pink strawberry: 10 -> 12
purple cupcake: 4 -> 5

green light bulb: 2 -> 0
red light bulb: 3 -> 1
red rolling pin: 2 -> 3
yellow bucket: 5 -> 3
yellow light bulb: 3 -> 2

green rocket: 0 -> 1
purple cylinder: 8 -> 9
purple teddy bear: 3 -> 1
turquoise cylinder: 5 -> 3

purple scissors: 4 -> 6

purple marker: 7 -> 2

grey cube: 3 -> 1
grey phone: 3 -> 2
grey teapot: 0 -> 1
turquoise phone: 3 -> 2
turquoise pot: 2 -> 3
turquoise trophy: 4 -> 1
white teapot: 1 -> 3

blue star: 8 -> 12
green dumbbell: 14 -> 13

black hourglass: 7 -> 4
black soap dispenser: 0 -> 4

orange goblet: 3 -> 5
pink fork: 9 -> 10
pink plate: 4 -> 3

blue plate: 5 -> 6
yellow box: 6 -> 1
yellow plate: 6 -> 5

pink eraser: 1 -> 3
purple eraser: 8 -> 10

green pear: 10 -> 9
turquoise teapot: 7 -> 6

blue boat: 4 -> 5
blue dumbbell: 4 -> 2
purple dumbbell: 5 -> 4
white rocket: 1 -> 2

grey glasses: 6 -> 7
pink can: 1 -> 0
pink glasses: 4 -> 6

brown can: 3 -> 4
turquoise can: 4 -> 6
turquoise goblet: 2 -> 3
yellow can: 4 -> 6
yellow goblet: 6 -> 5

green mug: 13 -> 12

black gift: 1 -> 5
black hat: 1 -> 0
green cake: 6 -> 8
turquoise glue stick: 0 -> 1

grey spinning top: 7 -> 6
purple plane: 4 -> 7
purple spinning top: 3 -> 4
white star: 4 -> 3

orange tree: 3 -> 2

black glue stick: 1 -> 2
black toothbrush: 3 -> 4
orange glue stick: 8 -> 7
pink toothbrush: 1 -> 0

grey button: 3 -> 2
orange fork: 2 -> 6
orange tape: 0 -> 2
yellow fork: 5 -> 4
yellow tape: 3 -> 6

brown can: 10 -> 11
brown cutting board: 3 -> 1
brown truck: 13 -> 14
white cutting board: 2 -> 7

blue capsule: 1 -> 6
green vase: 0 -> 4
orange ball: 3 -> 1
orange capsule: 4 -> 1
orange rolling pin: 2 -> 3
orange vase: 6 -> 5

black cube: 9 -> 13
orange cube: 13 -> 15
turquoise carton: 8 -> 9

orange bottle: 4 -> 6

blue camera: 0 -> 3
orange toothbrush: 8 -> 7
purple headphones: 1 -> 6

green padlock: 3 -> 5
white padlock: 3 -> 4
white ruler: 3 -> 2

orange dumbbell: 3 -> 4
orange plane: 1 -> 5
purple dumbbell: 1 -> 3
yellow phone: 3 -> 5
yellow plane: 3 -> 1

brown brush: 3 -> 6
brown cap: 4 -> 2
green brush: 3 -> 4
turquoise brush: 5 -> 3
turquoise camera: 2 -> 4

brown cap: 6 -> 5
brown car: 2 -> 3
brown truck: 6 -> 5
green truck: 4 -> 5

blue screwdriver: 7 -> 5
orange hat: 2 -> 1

§ About this exercise: Everything from the line containing "blue dumbbell: 4 -> 2" to the bottom of the listing is to be set down exactly; leave out all other lines.

§ Solution to this exercise:
blue dumbbell: 4 -> 2
purple dumbbell: 5 -> 4
white rocket: 1 -> 2

grey glasses: 6 -> 7
pink can: 1 -> 0
pink glasses: 4 -> 6

brown can: 3 -> 4
turquoise can: 4 -> 6
turquoise goblet: 2 -> 3
yellow can: 4 -> 6
yellow goblet: 6 -> 5

green mug: 13 -> 12

black gift: 1 -> 5
black hat: 1 -> 0
green cake: 6 -> 8
turquoise glue stick: 0 -> 1

grey spinning top: 7 -> 6
purple plane: 4 -> 7
purple spinning top: 3 -> 4
white star: 4 -> 3

orange tree: 3 -> 2

black glue stick: 1 -> 2
black toothbrush: 3 -> 4
orange glue stick: 8 -> 7
pink toothbrush: 1 -> 0

grey button: 3 -> 2
orange fork: 2 -> 6
orange tape: 0 -> 2
yellow fork: 5 -> 4
yellow tape: 3 -> 6

brown can: 10 -> 11
brown cutting board: 3 -> 1
brown truck: 13 -> 14
white cutting board: 2 -> 7

blue capsule: 1 -> 6
green vase: 0 -> 4
orange ball: 3 -> 1
orange capsule: 4 -> 1
orange rolling pin: 2 -> 3
orange vase: 6 -> 5

black cube: 9 -> 13
orange cube: 13 -> 15
turquoise carton: 8 -> 9

orange bottle: 4 -> 6

blue camera: 0 -> 3
orange toothbrush: 8 -> 7
purple headphones: 1 -> 6

green padlock: 3 -> 5
white padlock: 3 -> 4
white ruler: 3 -> 2

orange dumbbell: 3 -> 4
orange plane: 1 -> 5
purple dumbbell: 1 -> 3
yellow phone: 3 -> 5
yellow plane: 3 -> 1

brown brush: 3 -> 6
brown cap: 4 -> 2
green brush: 3 -> 4
turquoise brush: 5 -> 3
turquoise camera: 2 -> 4

brown cap: 6 -> 5
brown car: 2 -> 3
brown truck: 6 -> 5
green truck: 4 -> 5

blue screwdriver: 7 -> 5
orange hat: 2 -> 1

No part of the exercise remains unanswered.